ABOUT THIS EXERCISE: Every entry should be repeated exactly. Omit the pictures.

--- GIVEN RECORDS Enclosed Below ---

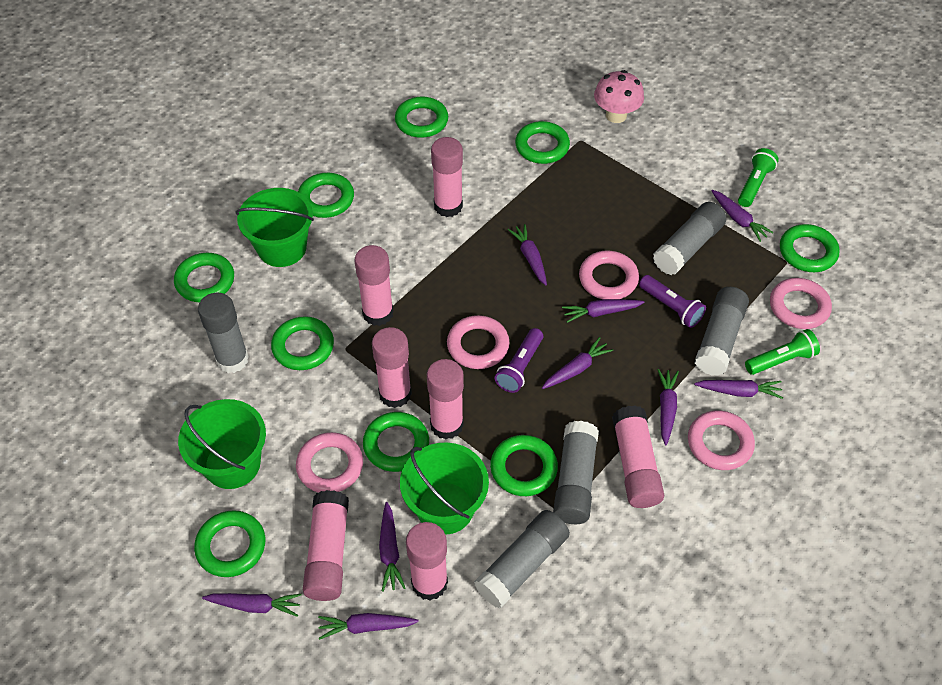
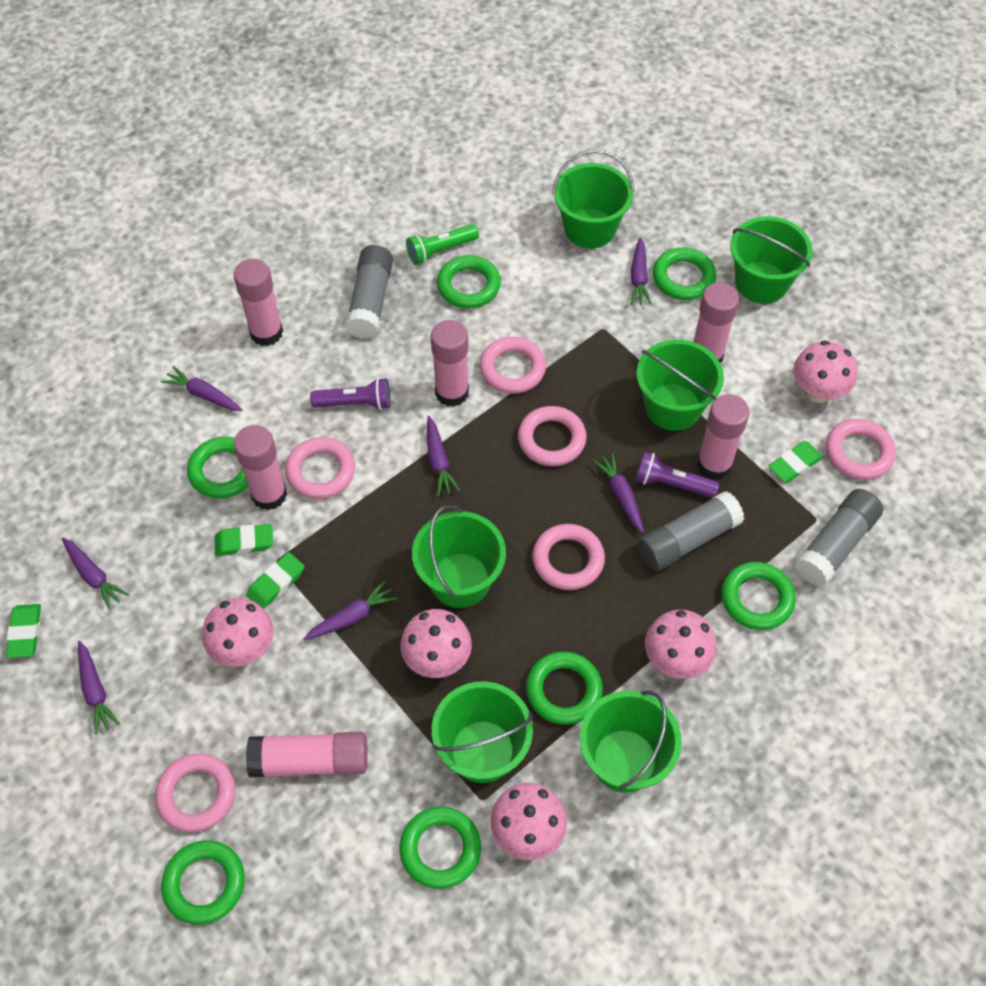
green bucket: 3 -> 6
green eraser: 0 -> 4
green flashlight: 2 -> 1
green ring: 9 -> 7
grey glue stick: 5 -> 3
pink glue stick: 7 -> 6
pink mushroom: 1 -> 5
pink ring: 5 -> 6
purple carrot: 9 -> 7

--- End of Enclosed GIVEN RECORDS ---

EXPECTED ANSWER:
green bucket: 3 -> 6
green eraser: 0 -> 4
green flashlight: 2 -> 1
green ring: 9 -> 7
grey glue stick: 5 -> 3
pink glue stick: 7 -> 6
pink mushroom: 1 -> 5
pink ring: 5 -> 6
purple carrot: 9 -> 7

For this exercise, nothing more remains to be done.